[[ Data for processing, beginning ]]

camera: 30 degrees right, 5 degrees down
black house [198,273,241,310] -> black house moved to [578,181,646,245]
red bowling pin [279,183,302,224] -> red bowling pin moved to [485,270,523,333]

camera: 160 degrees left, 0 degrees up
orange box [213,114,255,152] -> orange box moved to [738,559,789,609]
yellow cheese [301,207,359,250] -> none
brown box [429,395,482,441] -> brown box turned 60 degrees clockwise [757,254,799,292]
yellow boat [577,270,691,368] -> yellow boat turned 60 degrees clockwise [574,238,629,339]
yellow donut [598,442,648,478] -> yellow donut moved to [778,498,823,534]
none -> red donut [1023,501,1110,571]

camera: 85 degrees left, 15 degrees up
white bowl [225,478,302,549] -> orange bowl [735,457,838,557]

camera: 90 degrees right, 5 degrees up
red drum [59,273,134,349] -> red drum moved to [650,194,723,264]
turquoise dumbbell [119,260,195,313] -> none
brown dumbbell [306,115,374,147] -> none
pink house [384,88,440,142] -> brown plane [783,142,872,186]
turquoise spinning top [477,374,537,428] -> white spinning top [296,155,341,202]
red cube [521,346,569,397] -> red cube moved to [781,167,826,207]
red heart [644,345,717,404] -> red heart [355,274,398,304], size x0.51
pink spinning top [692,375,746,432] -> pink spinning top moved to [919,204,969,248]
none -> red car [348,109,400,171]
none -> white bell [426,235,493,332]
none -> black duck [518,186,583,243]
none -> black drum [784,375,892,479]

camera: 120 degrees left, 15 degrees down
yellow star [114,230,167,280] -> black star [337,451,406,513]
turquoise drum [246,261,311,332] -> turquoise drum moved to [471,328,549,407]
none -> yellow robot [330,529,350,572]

[[ Data for processing, end ]]

- Exercise goal: When you reach the end of the data above, set it all down again unchanged.

- Answer below:
camera: 30 degrees right, 5 degrees down
black house [198,273,241,310] -> black house moved to [578,181,646,245]
red bowling pin [279,183,302,224] -> red bowling pin moved to [485,270,523,333]

camera: 160 degrees left, 0 degrees up
orange box [213,114,255,152] -> orange box moved to [738,559,789,609]
yellow cheese [301,207,359,250] -> none
brown box [429,395,482,441] -> brown box turned 60 degrees clockwise [757,254,799,292]
yellow boat [577,270,691,368] -> yellow boat turned 60 degrees clockwise [574,238,629,339]
yellow donut [598,442,648,478] -> yellow donut moved to [778,498,823,534]
none -> red donut [1023,501,1110,571]

camera: 85 degrees left, 15 degrees up
white bowl [225,478,302,549] -> orange bowl [735,457,838,557]

camera: 90 degrees right, 5 degrees up
red drum [59,273,134,349] -> red drum moved to [650,194,723,264]
turquoise dumbbell [119,260,195,313] -> none
brown dumbbell [306,115,374,147] -> none
pink house [384,88,440,142] -> brown plane [783,142,872,186]
turquoise spinning top [477,374,537,428] -> white spinning top [296,155,341,202]
red cube [521,346,569,397] -> red cube moved to [781,167,826,207]
red heart [644,345,717,404] -> red heart [355,274,398,304], size x0.51
pink spinning top [692,375,746,432] -> pink spinning top moved to [919,204,969,248]
none -> red car [348,109,400,171]
none -> white bell [426,235,493,332]
none -> black duck [518,186,583,243]
none -> black drum [784,375,892,479]

camera: 120 degrees left, 15 degrees down
yellow star [114,230,167,280] -> black star [337,451,406,513]
turquoise drum [246,261,311,332] -> turquoise drum moved to [471,328,549,407]
none -> yellow robot [330,529,350,572]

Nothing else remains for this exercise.